▸ EXTRACTED RECORDS:
----
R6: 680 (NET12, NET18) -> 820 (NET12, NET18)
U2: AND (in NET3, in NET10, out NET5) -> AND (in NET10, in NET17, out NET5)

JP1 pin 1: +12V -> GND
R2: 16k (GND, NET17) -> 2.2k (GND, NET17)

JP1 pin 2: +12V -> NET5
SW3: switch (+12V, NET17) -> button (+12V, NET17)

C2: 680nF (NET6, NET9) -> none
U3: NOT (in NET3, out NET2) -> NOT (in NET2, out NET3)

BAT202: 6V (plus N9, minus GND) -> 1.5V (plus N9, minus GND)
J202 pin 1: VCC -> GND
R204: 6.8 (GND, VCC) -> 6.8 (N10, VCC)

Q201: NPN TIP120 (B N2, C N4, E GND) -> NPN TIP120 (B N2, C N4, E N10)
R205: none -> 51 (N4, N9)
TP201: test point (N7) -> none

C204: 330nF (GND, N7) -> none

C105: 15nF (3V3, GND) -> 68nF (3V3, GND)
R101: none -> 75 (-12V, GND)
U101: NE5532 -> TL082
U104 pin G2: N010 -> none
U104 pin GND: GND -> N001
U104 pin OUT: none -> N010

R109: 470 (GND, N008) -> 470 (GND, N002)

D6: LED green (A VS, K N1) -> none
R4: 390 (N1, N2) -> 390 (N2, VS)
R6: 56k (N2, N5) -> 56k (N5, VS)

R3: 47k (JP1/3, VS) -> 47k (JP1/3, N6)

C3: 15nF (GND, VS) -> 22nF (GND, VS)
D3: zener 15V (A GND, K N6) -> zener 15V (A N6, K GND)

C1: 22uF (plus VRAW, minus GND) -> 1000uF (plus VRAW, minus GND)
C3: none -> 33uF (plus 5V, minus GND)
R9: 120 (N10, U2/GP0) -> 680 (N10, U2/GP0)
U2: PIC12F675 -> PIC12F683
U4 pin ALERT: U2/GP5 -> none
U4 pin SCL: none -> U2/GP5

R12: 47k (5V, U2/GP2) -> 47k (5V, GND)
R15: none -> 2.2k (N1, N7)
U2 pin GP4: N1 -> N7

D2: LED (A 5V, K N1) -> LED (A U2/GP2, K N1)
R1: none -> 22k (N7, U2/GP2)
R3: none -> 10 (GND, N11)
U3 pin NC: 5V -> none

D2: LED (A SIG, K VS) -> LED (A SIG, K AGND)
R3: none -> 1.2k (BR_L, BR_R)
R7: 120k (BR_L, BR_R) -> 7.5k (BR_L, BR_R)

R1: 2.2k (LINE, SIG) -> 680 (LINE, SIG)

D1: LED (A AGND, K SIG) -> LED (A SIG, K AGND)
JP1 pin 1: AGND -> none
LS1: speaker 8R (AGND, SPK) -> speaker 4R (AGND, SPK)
----
▸ YOUR ASSIGNMENT: Search the preceding listing for "plus" and extract every line where it is found.

▸ RESULT OF THIS EXERCISE:
BAT202: 6V (plus N9, minus GND) -> 1.5V (plus N9, minus GND)
C1: 22uF (plus VRAW, minus GND) -> 1000uF (plus VRAW, minus GND)
C3: none -> 33uF (plus 5V, minus GND)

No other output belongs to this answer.